Recorded data
* * *
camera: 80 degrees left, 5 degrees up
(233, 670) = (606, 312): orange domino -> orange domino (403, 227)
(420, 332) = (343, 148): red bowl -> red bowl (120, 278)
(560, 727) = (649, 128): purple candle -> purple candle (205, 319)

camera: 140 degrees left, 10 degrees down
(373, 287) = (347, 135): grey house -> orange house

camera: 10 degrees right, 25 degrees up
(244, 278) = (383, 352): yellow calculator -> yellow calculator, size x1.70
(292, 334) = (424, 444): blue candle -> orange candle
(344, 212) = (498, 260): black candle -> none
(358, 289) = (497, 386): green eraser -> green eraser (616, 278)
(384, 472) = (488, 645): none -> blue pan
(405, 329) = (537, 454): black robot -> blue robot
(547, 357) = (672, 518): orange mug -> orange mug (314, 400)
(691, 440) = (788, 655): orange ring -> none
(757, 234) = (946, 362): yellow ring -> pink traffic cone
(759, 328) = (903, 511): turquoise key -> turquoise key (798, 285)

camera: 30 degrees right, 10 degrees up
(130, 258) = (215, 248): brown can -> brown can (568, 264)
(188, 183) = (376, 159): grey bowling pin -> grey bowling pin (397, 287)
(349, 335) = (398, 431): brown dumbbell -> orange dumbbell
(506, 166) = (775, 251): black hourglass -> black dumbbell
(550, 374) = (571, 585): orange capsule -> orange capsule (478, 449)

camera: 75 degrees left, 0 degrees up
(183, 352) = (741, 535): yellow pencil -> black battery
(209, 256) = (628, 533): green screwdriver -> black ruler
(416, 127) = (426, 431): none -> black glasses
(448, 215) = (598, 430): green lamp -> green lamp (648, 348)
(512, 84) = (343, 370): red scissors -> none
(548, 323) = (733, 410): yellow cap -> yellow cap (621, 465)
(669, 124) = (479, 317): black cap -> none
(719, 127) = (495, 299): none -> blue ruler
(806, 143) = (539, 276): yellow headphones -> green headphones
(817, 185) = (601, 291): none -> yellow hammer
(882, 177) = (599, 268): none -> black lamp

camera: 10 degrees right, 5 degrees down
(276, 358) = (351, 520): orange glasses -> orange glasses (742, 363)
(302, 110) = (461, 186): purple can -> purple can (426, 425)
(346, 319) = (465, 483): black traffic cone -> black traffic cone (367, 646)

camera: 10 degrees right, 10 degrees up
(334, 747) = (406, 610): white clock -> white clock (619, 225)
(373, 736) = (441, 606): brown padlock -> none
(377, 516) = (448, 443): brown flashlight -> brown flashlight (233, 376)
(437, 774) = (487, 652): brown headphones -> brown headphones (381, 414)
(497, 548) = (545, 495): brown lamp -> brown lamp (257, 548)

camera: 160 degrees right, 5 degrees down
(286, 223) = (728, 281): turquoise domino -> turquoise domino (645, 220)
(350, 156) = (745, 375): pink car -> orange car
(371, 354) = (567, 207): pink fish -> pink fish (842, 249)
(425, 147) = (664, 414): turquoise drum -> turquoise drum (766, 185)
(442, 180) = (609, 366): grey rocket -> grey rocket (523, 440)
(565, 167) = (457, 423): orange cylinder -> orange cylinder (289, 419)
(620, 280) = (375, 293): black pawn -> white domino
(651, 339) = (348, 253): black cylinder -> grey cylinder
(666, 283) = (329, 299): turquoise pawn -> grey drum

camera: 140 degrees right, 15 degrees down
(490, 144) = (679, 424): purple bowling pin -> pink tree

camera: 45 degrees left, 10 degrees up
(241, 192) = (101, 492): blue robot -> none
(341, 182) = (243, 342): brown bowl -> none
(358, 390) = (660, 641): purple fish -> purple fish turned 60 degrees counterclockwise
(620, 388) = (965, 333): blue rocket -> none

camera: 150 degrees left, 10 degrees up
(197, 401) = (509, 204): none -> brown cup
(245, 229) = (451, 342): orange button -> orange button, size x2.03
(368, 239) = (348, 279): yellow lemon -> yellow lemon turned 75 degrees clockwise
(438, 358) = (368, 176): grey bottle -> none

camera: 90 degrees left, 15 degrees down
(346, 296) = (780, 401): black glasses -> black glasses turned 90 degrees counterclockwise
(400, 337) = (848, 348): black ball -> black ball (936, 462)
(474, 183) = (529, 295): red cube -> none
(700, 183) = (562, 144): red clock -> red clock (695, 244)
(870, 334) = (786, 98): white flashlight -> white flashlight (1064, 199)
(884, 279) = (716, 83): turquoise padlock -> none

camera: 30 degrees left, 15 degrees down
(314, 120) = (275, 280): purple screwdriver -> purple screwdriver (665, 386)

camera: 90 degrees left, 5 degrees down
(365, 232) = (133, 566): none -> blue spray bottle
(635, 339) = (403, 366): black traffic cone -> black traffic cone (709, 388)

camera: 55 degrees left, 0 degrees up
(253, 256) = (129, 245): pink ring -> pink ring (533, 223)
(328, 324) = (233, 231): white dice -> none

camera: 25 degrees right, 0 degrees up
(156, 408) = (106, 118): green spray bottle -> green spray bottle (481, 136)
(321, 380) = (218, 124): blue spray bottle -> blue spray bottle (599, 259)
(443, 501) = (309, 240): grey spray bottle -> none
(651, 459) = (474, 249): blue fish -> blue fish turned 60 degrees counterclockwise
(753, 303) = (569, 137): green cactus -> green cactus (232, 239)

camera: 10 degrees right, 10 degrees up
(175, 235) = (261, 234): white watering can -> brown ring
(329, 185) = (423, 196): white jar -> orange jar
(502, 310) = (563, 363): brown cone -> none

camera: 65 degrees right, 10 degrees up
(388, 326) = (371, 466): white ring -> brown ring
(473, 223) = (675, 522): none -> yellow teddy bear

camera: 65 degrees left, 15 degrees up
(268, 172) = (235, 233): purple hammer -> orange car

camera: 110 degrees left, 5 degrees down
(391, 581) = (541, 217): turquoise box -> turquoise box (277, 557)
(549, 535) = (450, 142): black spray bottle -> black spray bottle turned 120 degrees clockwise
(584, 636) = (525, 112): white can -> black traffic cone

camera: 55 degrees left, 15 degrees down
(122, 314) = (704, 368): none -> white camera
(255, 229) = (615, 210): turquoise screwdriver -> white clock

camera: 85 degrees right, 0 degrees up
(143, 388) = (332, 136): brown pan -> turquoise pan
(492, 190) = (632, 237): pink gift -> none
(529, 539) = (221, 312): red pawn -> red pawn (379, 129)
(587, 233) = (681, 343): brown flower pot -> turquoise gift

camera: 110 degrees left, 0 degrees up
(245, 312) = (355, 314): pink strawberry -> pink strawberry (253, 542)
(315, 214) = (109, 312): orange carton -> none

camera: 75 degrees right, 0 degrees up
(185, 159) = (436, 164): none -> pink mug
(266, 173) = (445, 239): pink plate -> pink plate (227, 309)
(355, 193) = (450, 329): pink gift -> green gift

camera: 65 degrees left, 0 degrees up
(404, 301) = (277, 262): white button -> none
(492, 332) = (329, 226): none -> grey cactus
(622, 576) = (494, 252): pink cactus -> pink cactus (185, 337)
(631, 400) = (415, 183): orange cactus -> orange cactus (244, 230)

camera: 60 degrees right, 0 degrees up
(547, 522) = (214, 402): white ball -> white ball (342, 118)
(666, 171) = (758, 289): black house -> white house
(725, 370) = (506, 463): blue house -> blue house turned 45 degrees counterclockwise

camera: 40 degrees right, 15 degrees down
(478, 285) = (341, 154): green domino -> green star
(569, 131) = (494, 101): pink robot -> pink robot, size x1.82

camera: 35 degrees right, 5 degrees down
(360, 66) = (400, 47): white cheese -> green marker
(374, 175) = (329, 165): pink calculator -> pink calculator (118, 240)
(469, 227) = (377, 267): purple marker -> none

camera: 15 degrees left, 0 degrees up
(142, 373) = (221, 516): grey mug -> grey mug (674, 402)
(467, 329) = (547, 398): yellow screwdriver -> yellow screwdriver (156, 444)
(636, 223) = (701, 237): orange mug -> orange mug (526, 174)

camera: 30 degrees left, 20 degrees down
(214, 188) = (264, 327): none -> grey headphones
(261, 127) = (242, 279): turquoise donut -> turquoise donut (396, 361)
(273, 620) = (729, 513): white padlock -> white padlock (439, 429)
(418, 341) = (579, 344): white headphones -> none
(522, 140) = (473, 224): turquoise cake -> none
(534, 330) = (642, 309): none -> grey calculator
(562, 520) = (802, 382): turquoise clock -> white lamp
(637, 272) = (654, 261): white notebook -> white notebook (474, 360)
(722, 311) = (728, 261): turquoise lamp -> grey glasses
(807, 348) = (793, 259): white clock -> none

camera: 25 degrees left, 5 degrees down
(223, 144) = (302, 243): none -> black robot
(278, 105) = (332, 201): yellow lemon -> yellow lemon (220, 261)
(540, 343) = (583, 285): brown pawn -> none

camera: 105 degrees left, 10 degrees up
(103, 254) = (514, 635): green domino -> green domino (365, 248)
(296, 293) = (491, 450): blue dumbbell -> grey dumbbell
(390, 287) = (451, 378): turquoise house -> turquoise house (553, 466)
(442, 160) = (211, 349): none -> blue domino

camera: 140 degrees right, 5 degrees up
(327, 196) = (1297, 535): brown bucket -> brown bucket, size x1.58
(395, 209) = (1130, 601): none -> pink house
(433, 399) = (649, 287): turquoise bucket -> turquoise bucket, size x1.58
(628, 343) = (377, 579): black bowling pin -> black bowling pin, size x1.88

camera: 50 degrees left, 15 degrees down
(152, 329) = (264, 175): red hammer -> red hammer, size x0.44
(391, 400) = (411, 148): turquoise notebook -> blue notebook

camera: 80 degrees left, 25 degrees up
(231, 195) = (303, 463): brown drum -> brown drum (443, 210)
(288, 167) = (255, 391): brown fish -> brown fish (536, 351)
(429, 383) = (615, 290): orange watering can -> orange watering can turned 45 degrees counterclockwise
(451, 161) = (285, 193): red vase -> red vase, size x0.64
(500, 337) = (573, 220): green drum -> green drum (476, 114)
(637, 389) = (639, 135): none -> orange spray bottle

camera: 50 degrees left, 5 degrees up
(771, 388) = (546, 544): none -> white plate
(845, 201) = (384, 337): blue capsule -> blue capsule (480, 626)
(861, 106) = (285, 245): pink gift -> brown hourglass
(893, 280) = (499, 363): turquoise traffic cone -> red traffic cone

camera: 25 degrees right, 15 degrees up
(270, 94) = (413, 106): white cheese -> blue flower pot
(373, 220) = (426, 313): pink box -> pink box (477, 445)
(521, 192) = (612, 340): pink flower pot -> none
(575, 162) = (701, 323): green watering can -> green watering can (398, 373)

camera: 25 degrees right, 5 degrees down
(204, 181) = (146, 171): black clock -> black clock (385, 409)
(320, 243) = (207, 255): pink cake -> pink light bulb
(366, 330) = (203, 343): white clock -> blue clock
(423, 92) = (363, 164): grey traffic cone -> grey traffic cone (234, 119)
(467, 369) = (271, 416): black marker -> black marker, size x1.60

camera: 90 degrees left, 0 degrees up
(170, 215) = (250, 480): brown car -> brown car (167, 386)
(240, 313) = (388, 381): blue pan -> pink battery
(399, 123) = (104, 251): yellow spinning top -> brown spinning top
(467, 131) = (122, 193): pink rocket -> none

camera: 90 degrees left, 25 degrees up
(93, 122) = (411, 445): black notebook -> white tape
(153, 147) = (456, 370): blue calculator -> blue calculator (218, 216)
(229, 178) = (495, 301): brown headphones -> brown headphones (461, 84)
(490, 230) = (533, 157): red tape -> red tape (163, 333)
* * *
## The problem
Copy out each line of the entries above that holds "button".

## Answer section
(245, 229) = (451, 342): orange button -> orange button, size x2.03
(404, 301) = (277, 262): white button -> none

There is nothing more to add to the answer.